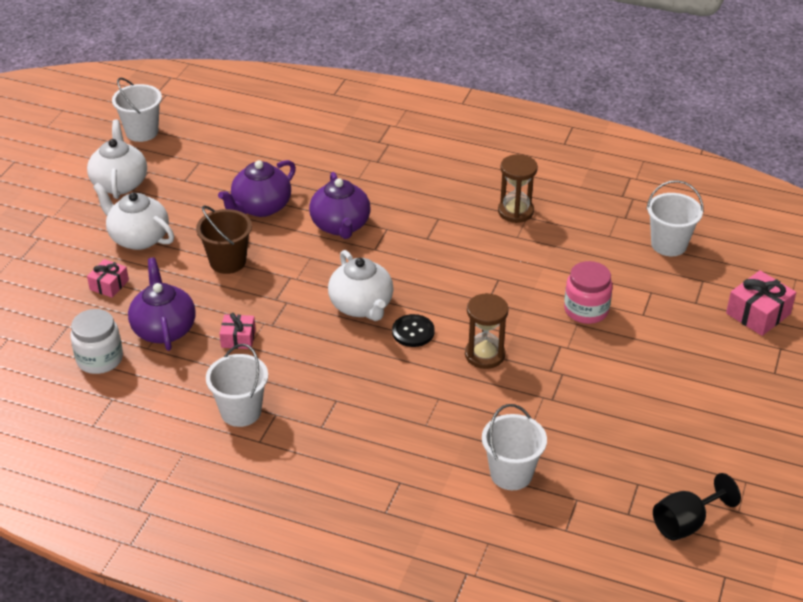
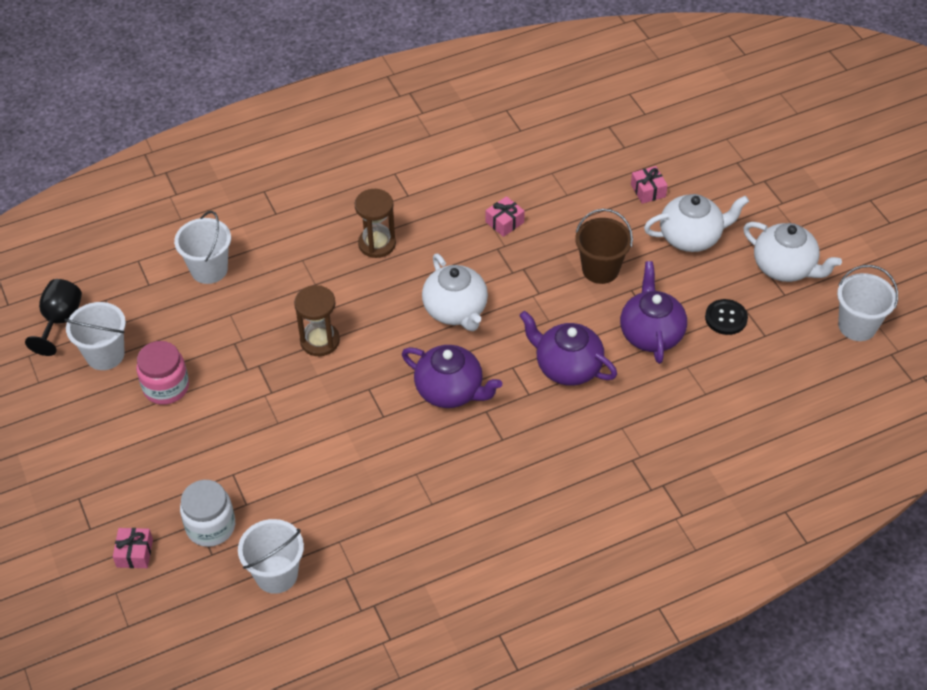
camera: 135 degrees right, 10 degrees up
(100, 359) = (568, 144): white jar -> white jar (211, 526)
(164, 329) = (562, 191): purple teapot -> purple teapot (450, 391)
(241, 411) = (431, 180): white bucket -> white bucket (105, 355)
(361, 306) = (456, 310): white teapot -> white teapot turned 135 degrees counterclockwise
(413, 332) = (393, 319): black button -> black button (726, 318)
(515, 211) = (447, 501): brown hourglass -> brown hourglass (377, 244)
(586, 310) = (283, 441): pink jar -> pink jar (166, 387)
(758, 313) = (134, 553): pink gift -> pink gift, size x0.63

______

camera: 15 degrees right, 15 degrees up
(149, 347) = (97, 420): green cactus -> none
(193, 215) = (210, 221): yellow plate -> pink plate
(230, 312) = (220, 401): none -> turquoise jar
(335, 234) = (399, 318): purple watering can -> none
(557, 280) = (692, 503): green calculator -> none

______

▶ _EXERCISE PROMPT_:
Copy every line of the entries in which "camera" can be found.

▶ _RESULT OF THE TASK_:
camera: 135 degrees right, 10 degrees up
camera: 15 degrees right, 15 degrees up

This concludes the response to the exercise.